■ PROBLEM DESCRIPTION ■
Within the entries below, the lines from the one with "yellow tile B2:B3" through the one with "red brick L5:N5" are to be set down exactly, both ends kept.
##### GIVEN DATA #####
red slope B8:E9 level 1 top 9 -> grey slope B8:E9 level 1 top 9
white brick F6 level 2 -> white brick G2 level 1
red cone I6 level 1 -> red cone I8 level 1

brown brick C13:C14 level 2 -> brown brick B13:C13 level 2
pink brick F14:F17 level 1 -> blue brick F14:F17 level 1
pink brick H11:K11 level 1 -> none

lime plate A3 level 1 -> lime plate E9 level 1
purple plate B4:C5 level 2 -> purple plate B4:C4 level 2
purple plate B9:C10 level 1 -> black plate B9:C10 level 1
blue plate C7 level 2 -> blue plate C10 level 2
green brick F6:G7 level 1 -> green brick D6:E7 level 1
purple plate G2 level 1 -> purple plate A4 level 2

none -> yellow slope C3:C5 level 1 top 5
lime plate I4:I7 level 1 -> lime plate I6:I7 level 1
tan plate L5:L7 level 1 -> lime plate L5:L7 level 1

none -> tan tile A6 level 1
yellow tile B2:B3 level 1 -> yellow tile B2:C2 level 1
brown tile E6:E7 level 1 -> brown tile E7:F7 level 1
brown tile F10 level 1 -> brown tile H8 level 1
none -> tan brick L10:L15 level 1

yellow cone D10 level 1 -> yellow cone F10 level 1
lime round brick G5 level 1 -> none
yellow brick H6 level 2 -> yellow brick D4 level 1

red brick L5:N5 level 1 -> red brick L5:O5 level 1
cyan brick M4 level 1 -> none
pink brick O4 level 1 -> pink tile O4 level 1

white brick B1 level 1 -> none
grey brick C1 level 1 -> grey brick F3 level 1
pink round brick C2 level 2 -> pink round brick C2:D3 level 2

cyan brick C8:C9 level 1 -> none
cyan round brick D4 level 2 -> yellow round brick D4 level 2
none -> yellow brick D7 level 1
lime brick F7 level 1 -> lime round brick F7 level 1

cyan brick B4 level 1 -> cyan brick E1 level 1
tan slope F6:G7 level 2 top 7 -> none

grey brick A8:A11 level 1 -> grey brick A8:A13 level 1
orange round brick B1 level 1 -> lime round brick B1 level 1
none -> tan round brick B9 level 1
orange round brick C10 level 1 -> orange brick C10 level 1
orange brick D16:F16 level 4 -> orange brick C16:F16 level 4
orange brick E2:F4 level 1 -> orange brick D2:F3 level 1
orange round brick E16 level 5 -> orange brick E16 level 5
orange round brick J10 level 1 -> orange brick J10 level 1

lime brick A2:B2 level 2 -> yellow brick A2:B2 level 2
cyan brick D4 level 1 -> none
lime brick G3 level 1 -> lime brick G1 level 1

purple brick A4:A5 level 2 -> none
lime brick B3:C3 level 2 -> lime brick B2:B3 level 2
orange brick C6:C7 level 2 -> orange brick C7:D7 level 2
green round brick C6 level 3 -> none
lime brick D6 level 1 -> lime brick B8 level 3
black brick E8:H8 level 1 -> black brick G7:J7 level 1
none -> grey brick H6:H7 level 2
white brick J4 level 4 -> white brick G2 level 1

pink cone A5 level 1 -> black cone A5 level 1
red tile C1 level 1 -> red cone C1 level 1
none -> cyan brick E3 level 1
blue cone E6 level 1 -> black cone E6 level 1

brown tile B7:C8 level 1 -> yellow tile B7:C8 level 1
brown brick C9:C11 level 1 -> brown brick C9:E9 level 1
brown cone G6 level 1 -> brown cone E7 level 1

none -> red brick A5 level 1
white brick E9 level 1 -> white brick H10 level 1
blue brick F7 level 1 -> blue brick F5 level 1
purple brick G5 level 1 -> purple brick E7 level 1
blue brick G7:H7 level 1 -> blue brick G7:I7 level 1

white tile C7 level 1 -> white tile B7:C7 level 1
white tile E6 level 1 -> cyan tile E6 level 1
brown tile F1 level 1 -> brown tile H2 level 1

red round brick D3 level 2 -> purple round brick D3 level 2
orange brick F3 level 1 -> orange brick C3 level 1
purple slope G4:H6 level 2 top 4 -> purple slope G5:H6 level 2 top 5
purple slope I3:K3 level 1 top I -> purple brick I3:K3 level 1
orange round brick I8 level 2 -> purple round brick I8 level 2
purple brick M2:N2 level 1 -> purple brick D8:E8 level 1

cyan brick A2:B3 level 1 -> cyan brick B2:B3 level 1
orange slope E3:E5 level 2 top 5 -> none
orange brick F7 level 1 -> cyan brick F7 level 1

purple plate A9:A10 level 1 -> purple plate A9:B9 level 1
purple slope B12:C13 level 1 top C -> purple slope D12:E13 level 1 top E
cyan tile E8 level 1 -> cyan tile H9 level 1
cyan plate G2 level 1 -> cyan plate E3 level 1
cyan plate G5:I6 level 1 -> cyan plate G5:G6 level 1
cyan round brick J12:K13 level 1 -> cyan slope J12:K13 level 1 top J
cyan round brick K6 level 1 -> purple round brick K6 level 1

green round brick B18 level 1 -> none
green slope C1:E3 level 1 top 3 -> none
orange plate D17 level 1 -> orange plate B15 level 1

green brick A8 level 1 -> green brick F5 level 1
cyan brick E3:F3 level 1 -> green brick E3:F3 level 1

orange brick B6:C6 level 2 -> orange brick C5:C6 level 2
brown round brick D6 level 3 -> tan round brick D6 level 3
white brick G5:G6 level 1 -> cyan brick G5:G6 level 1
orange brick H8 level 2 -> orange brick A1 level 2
#####
■ TASK SOLUTION ■
yellow tile B2:B3 level 1 -> yellow tile B2:C2 level 1
brown tile E6:E7 level 1 -> brown tile E7:F7 level 1
brown tile F10 level 1 -> brown tile H8 level 1
none -> tan brick L10:L15 level 1

yellow cone D10 level 1 -> yellow cone F10 level 1
lime round brick G5 level 1 -> none
yellow brick H6 level 2 -> yellow brick D4 level 1

red brick L5:N5 level 1 -> red brick L5:O5 level 1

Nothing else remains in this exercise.